**TASK BRIEF**
Some of the lines below need repeating. Reproduce exactly those between the lines holding "D2: schottky MBR340" and "SW104: button (GND, SEL1)", inclusive.

Excerpts from a dataset:
==============================

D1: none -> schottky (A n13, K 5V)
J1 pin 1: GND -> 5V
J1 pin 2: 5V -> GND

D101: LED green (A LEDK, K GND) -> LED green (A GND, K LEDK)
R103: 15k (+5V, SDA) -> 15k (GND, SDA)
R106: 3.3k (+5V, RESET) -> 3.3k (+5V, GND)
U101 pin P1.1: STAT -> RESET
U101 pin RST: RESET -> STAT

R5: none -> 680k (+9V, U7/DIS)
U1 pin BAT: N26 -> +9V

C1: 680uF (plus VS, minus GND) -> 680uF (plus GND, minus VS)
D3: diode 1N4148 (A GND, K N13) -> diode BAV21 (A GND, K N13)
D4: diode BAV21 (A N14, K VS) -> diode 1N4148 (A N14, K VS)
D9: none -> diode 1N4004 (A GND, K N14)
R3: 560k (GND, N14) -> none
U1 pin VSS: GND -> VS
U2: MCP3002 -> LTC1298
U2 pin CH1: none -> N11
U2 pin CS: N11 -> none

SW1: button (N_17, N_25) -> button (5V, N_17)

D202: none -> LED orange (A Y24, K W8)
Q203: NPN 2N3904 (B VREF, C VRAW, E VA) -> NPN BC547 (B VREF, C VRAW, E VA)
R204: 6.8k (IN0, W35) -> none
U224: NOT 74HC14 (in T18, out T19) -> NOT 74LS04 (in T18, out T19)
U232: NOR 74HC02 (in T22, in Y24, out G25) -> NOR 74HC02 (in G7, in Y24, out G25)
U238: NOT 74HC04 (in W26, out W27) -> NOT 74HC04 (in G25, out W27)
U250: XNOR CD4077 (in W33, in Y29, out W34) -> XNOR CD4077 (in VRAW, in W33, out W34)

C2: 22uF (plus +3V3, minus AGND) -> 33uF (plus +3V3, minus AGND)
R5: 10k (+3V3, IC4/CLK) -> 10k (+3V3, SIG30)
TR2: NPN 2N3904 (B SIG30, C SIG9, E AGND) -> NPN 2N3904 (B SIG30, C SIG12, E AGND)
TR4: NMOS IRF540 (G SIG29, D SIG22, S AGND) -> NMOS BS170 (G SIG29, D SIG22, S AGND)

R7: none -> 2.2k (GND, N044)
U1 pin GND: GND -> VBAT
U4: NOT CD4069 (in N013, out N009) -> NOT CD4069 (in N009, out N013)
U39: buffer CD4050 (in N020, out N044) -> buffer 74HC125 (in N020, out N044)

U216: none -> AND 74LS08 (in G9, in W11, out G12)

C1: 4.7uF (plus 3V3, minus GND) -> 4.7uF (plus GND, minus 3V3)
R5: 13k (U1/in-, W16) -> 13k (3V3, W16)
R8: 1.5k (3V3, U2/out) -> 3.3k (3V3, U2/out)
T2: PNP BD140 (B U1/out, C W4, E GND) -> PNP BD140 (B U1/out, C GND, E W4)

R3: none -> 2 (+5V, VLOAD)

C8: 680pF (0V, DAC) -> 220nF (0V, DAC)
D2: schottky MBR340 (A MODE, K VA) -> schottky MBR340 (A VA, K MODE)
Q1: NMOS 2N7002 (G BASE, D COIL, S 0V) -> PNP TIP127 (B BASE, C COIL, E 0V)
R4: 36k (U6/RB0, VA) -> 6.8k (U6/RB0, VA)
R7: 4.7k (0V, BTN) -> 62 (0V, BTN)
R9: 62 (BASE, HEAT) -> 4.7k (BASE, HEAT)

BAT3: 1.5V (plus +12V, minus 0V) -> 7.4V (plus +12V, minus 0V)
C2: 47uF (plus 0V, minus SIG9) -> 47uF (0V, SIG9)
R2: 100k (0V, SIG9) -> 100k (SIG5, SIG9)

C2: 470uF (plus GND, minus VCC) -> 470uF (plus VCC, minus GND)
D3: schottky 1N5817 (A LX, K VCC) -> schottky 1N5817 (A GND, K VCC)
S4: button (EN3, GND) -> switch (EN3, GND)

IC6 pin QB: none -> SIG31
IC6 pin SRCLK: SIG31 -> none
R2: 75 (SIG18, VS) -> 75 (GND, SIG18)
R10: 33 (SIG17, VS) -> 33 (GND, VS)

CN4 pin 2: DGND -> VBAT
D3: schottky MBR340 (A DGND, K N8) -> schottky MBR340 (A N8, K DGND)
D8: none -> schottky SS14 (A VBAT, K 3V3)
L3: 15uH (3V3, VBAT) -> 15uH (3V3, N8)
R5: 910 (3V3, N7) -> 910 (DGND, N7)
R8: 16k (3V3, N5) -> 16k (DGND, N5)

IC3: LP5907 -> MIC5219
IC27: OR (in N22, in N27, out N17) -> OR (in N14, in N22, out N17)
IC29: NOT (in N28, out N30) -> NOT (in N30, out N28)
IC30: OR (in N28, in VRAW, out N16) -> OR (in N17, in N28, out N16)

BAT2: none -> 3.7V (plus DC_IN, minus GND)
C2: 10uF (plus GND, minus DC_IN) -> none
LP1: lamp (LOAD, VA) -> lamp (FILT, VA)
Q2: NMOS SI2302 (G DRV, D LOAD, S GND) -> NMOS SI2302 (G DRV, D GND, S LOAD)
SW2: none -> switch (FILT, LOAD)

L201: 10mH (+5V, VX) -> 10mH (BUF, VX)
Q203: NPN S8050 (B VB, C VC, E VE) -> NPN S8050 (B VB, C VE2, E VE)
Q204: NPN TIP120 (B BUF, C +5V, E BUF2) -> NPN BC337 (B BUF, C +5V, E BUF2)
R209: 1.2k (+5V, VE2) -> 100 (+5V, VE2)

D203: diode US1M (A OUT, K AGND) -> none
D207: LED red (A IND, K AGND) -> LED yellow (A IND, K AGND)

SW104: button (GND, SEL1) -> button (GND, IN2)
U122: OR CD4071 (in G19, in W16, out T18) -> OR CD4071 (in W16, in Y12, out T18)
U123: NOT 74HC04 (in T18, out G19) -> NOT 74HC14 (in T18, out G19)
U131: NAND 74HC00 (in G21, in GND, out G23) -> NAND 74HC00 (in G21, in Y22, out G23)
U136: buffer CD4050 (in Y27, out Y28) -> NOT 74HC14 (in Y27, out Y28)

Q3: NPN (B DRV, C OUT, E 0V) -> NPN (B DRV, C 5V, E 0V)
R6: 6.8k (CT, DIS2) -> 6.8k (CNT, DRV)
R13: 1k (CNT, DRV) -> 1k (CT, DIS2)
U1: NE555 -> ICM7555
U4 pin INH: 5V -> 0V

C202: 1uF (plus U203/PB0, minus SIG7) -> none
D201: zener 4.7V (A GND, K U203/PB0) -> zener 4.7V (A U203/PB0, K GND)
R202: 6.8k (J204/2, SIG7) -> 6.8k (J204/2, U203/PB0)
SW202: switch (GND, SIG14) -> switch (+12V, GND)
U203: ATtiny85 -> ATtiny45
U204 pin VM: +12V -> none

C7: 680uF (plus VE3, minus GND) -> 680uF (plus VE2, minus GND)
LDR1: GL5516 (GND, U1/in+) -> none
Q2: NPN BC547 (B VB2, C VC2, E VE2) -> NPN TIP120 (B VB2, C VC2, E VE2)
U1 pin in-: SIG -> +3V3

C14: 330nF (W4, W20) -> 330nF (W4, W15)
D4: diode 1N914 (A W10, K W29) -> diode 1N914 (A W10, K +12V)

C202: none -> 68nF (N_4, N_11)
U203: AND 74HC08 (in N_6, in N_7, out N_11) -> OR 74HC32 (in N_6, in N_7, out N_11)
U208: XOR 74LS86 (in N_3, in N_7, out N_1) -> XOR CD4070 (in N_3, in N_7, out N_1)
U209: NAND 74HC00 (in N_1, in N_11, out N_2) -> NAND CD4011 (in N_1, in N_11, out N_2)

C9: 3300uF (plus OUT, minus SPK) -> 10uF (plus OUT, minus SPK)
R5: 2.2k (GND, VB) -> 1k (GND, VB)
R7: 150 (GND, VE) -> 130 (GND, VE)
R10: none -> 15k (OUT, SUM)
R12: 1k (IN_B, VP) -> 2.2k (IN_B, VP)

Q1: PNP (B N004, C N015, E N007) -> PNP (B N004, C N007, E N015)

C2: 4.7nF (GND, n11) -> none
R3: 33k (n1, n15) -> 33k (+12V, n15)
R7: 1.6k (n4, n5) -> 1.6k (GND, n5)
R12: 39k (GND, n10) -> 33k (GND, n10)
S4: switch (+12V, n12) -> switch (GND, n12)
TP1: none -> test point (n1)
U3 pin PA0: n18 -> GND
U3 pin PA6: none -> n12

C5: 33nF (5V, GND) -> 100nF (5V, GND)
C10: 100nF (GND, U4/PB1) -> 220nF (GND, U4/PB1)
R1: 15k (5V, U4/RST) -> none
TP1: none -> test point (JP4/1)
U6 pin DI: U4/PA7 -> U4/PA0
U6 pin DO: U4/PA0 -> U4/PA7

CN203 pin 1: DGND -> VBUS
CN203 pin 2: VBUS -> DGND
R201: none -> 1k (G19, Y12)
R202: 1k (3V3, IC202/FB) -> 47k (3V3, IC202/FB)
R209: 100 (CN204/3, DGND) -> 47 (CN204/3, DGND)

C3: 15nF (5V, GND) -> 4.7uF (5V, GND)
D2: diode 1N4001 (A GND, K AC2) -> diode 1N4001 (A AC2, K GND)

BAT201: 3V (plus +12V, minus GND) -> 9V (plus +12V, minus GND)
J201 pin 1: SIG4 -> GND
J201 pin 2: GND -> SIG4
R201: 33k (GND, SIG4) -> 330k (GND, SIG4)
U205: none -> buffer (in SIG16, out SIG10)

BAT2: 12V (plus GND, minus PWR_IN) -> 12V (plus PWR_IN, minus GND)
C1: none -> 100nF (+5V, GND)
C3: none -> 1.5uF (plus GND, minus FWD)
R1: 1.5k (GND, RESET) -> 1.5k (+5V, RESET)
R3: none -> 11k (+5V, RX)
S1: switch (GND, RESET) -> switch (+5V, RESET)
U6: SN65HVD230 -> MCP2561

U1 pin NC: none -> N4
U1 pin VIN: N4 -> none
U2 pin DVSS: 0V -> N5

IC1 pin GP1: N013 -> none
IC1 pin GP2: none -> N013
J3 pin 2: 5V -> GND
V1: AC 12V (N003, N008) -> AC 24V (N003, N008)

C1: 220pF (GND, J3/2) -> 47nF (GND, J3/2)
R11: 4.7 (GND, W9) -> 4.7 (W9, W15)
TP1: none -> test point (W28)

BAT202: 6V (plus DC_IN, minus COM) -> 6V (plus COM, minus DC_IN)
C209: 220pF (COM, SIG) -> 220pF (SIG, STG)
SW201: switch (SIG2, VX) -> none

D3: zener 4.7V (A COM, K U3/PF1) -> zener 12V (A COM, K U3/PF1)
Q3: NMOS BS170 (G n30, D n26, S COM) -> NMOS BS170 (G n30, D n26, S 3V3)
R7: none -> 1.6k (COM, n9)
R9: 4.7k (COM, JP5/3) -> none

==============================

**REPLY TO THE EXERCISE**
D2: schottky MBR340 (A MODE, K VA) -> schottky MBR340 (A VA, K MODE)
Q1: NMOS 2N7002 (G BASE, D COIL, S 0V) -> PNP TIP127 (B BASE, C COIL, E 0V)
R4: 36k (U6/RB0, VA) -> 6.8k (U6/RB0, VA)
R7: 4.7k (0V, BTN) -> 62 (0V, BTN)
R9: 62 (BASE, HEAT) -> 4.7k (BASE, HEAT)

BAT3: 1.5V (plus +12V, minus 0V) -> 7.4V (plus +12V, minus 0V)
C2: 47uF (plus 0V, minus SIG9) -> 47uF (0V, SIG9)
R2: 100k (0V, SIG9) -> 100k (SIG5, SIG9)

C2: 470uF (plus GND, minus VCC) -> 470uF (plus VCC, minus GND)
D3: schottky 1N5817 (A LX, K VCC) -> schottky 1N5817 (A GND, K VCC)
S4: button (EN3, GND) -> switch (EN3, GND)

IC6 pin QB: none -> SIG31
IC6 pin SRCLK: SIG31 -> none
R2: 75 (SIG18, VS) -> 75 (GND, SIG18)
R10: 33 (SIG17, VS) -> 33 (GND, VS)

CN4 pin 2: DGND -> VBAT
D3: schottky MBR340 (A DGND, K N8) -> schottky MBR340 (A N8, K DGND)
D8: none -> schottky SS14 (A VBAT, K 3V3)
L3: 15uH (3V3, VBAT) -> 15uH (3V3, N8)
R5: 910 (3V3, N7) -> 910 (DGND, N7)
R8: 16k (3V3, N5) -> 16k (DGND, N5)

IC3: LP5907 -> MIC5219
IC27: OR (in N22, in N27, out N17) -> OR (in N14, in N22, out N17)
IC29: NOT (in N28, out N30) -> NOT (in N30, out N28)
IC30: OR (in N28, in VRAW, out N16) -> OR (in N17, in N28, out N16)

BAT2: none -> 3.7V (plus DC_IN, minus GND)
C2: 10uF (plus GND, minus DC_IN) -> none
LP1: lamp (LOAD, VA) -> lamp (FILT, VA)
Q2: NMOS SI2302 (G DRV, D LOAD, S GND) -> NMOS SI2302 (G DRV, D GND, S LOAD)
SW2: none -> switch (FILT, LOAD)

L201: 10mH (+5V, VX) -> 10mH (BUF, VX)
Q203: NPN S8050 (B VB, C VC, E VE) -> NPN S8050 (B VB, C VE2, E VE)
Q204: NPN TIP120 (B BUF, C +5V, E BUF2) -> NPN BC337 (B BUF, C +5V, E BUF2)
R209: 1.2k (+5V, VE2) -> 100 (+5V, VE2)

D203: diode US1M (A OUT, K AGND) -> none
D207: LED red (A IND, K AGND) -> LED yellow (A IND, K AGND)

SW104: button (GND, SEL1) -> button (GND, IN2)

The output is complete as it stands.